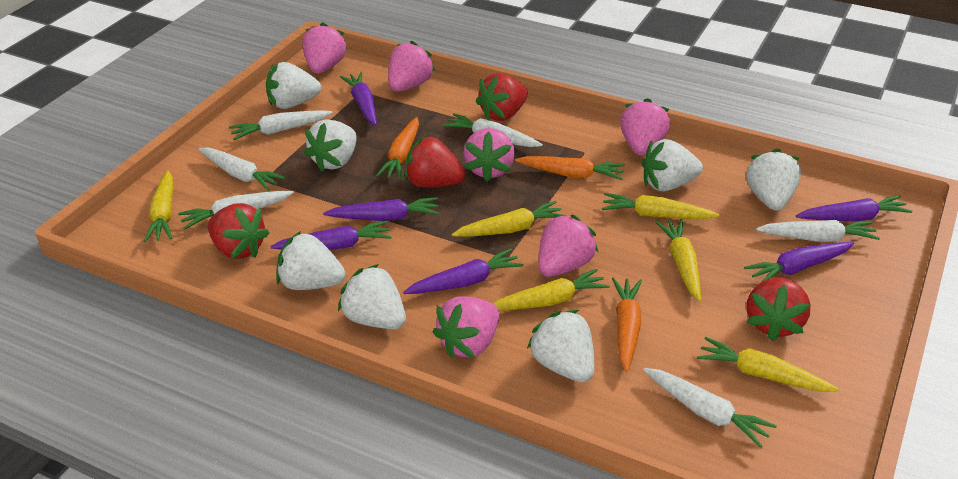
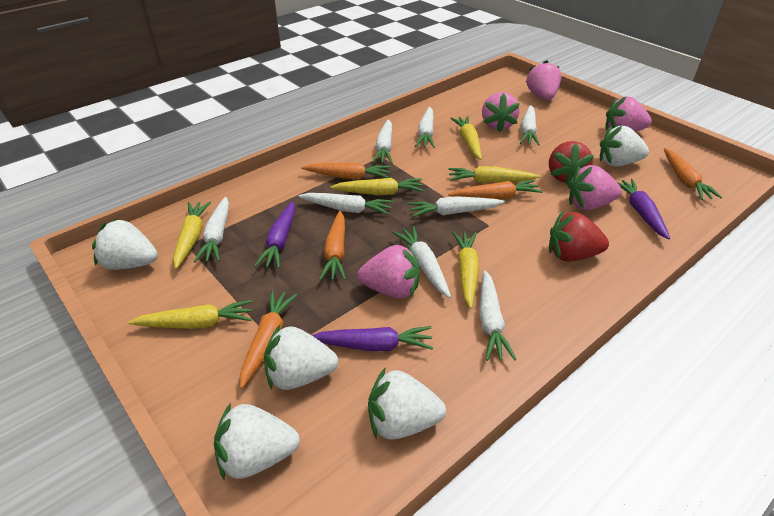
orange carrot: 3 -> 5
pink strawberry: 6 -> 5
purple carrot: 6 -> 3
red strawberry: 4 -> 2
white carrot: 6 -> 8
white strawberry: 7 -> 5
--
» **Work request**
In the copy, include all records verbatim but no images.

» **Reply to the task**
orange carrot: 3 -> 5
pink strawberry: 6 -> 5
purple carrot: 6 -> 3
red strawberry: 4 -> 2
white carrot: 6 -> 8
white strawberry: 7 -> 5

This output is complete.